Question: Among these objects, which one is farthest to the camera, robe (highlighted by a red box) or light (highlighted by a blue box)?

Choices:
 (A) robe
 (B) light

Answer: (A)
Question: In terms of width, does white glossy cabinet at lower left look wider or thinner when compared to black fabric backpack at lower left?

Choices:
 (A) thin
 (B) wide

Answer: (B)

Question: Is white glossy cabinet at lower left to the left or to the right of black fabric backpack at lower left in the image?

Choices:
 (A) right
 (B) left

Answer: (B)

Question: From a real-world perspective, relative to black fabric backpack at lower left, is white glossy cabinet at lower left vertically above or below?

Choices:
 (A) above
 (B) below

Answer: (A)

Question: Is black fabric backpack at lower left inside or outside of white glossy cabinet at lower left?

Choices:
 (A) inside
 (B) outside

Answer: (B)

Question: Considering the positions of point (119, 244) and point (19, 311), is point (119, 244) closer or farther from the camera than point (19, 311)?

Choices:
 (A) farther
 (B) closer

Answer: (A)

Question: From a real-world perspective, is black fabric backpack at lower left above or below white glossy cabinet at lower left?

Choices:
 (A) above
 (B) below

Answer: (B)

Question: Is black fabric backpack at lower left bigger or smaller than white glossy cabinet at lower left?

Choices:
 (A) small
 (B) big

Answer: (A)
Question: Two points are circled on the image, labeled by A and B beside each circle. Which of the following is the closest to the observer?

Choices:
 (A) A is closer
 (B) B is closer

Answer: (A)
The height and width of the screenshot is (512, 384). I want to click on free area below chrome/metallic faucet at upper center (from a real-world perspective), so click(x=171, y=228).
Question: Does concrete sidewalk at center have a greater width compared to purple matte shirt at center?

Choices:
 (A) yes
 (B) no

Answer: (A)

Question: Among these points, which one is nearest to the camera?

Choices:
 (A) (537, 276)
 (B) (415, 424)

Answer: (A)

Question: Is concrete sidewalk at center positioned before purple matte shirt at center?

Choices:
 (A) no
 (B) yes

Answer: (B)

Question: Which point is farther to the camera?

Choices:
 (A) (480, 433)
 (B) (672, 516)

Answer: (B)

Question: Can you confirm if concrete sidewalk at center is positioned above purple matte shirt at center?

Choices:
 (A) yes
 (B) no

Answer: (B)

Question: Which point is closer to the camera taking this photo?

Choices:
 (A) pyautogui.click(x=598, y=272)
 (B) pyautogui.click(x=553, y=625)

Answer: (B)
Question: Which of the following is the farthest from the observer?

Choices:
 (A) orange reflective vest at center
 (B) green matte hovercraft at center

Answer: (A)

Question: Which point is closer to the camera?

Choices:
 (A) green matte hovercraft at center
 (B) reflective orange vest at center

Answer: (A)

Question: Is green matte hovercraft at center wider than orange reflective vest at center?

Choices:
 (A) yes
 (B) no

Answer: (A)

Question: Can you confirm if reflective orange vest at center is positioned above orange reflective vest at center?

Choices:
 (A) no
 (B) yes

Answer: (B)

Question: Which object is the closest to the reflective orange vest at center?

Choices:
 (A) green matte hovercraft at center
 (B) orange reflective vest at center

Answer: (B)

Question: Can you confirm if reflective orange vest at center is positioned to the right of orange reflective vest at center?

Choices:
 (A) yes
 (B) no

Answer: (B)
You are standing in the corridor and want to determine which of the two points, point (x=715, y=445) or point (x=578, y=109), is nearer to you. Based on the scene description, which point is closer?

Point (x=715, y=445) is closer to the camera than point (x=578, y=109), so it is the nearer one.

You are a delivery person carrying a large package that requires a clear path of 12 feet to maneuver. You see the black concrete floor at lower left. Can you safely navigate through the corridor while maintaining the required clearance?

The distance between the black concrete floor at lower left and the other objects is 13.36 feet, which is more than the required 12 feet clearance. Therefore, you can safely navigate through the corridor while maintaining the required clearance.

The problem: Locate every line in the records above that contains the word "hovercraft", and copy each of those lines in full.

Task output:
 (B) green matte hovercraft at center
 (A) green matte hovercraft at center
Question: Is green matte hovercraft at center wider than orange reflective vest at center?
 (A) green matte hovercraft at center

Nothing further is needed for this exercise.